__TASK PROMPT__.
Pull every line from the records that has the word "green" in it.

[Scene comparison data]
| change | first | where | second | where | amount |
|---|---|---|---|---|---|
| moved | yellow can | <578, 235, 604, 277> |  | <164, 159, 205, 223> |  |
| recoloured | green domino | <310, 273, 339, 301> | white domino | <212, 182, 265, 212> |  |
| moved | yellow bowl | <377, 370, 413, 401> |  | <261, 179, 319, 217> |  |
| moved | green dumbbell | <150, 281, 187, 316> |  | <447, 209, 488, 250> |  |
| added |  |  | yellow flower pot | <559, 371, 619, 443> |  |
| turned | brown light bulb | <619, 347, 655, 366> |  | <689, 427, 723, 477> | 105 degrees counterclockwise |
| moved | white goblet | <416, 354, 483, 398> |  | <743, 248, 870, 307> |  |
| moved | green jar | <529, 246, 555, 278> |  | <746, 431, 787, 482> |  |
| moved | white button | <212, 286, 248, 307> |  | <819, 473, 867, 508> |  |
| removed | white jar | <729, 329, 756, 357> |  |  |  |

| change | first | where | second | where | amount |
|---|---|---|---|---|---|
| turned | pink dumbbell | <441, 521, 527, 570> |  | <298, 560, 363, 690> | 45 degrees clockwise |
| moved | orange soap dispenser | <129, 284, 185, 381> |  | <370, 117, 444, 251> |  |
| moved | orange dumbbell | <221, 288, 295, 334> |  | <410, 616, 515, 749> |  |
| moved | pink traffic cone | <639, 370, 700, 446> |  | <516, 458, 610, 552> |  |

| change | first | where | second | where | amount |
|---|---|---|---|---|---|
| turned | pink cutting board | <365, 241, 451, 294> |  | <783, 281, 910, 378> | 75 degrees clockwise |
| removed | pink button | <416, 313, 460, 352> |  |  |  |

==

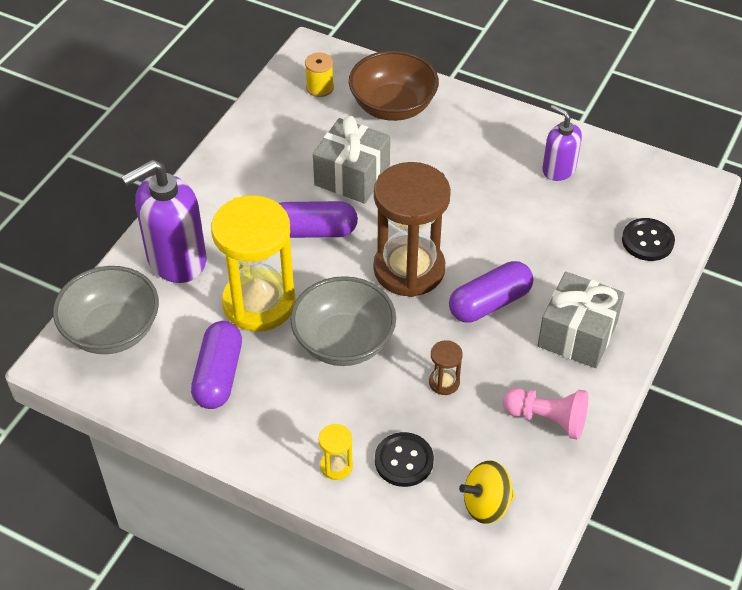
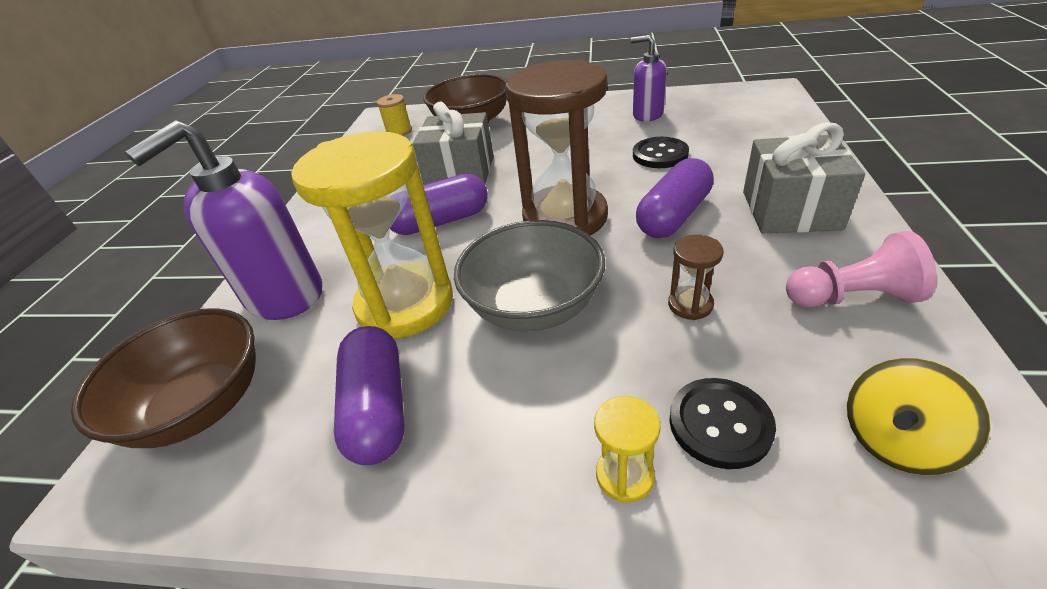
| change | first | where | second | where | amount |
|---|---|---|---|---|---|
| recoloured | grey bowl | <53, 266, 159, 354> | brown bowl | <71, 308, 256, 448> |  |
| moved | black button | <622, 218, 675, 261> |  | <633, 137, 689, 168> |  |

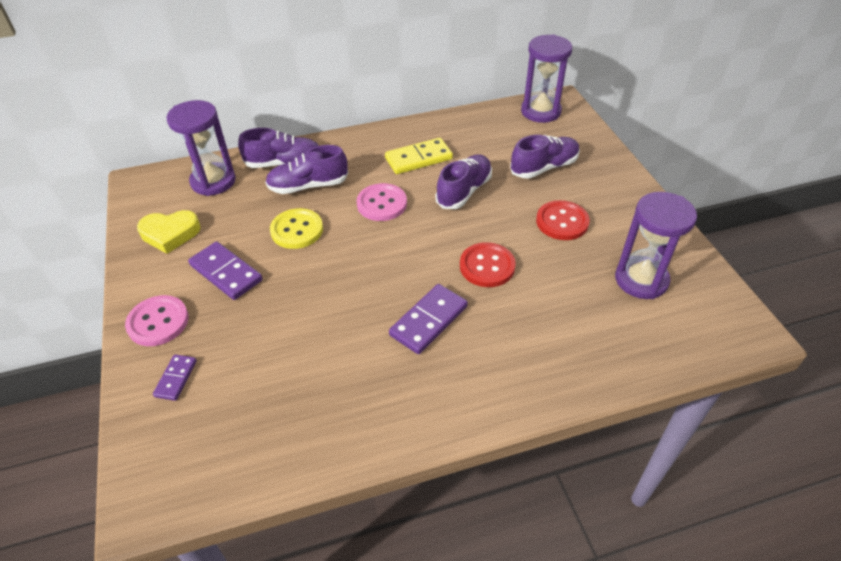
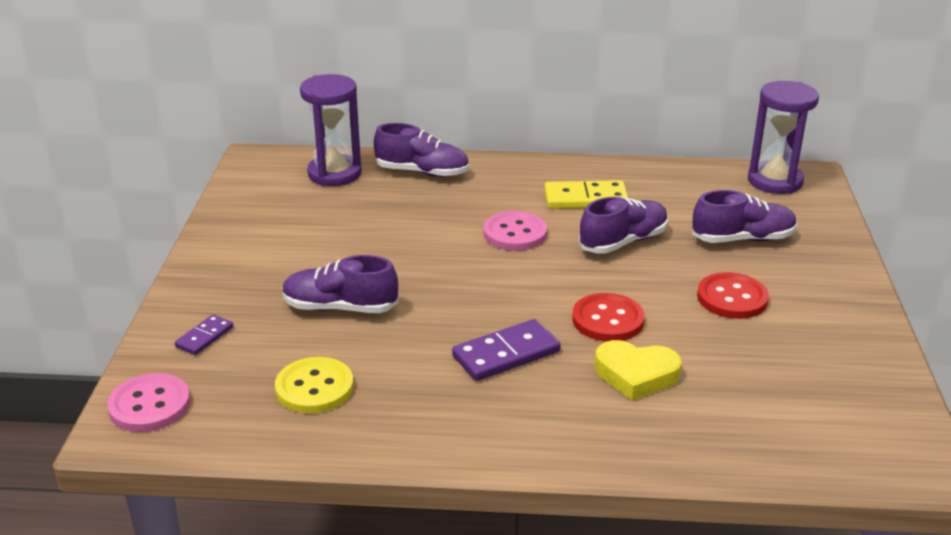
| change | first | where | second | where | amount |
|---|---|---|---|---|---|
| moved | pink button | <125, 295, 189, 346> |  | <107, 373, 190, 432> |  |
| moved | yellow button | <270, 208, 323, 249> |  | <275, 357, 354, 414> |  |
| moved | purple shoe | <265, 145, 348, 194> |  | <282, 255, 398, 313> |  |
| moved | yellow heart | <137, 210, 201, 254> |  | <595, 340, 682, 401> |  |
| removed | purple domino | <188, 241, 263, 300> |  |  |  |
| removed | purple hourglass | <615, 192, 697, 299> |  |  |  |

__TASK ANSWER__.
| recoloured | green domino | <310, 273, 339, 301> | white domino | <212, 182, 265, 212> |  |
| moved | green dumbbell | <150, 281, 187, 316> |  | <447, 209, 488, 250> |  |
| moved | green jar | <529, 246, 555, 278> |  | <746, 431, 787, 482> |  |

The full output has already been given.